* [WRITTEN TASK]:
Rewrite all of the data below with each "none" renamed to "blank" and everything else unchanged. Leave the pictures out of your answer.

Dataset entries
*-*-*

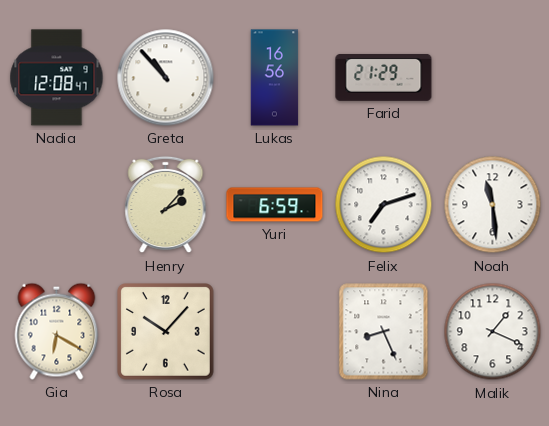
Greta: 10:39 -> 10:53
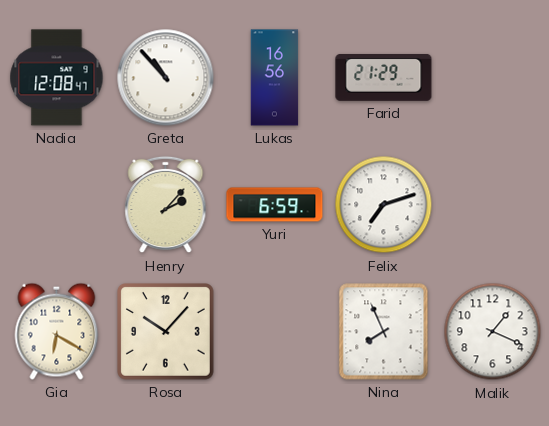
Noah: 11:29 -> none
Nina: 8:26 -> 7:56
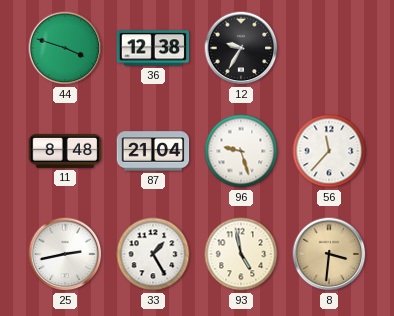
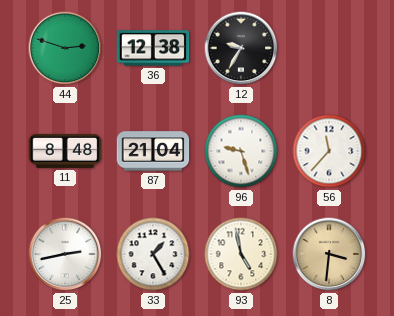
44: 3:48 -> 2:48
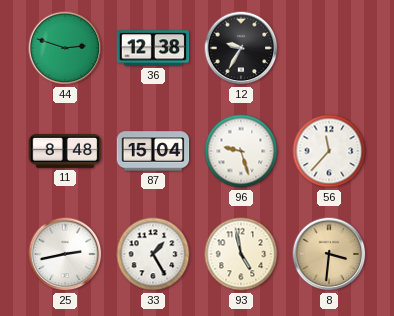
87: 21:04 -> 15:04
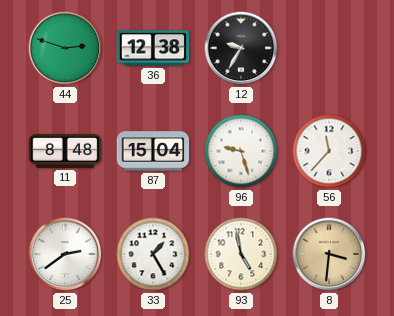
25: 2:43 -> 2:39
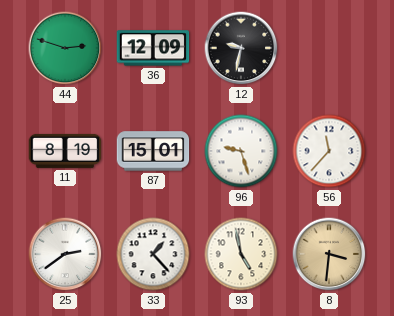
36: 12:38 -> 12:09
12: 9:35 -> 9:32
11: 8:48 -> 8:19
87: 15:04 -> 15:01
33: 1:25 -> 1:23
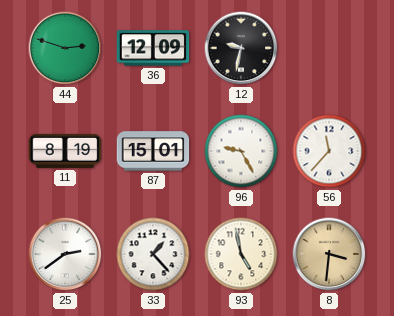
96: 9:27 -> 9:25
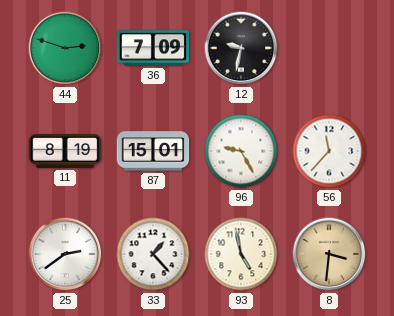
36: 12:09 -> 7:09
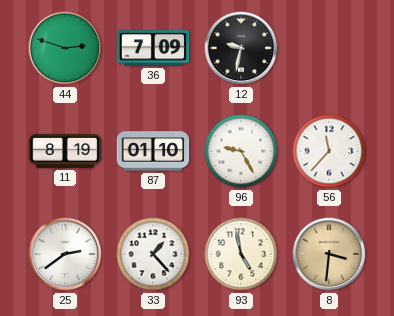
87: 15:01 -> 01:10
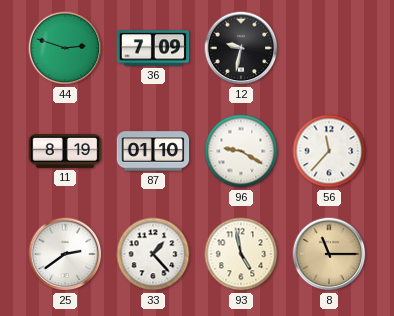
96: 9:25 -> 9:20
8: 3:31 -> 11:15
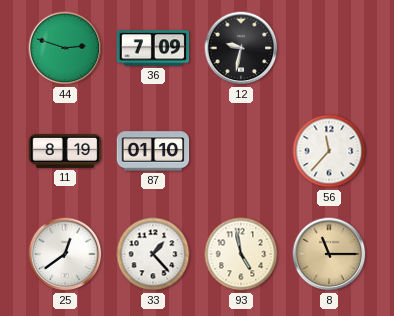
96: 9:20 -> none
25: 2:39 -> 12:39
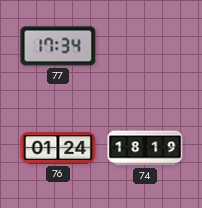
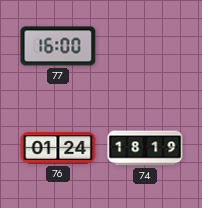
77: 17:34 -> 16:00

*-*-*

* [PROBLEM SOLUTION]:
Greta: 10:39 -> 10:53
Noah: 11:29 -> blank
Nina: 8:26 -> 7:56
44: 3:48 -> 2:48
87: 21:04 -> 15:04
25: 2:43 -> 2:39
36: 12:38 -> 12:09
12: 9:35 -> 9:32
11: 8:48 -> 8:19
87: 15:04 -> 15:01
33: 1:25 -> 1:23
96: 9:27 -> 9:25
36: 12:09 -> 7:09
87: 15:01 -> 01:10
96: 9:25 -> 9:20
8: 3:31 -> 11:15
96: 9:20 -> blank
25: 2:39 -> 12:39
77: 17:34 -> 16:00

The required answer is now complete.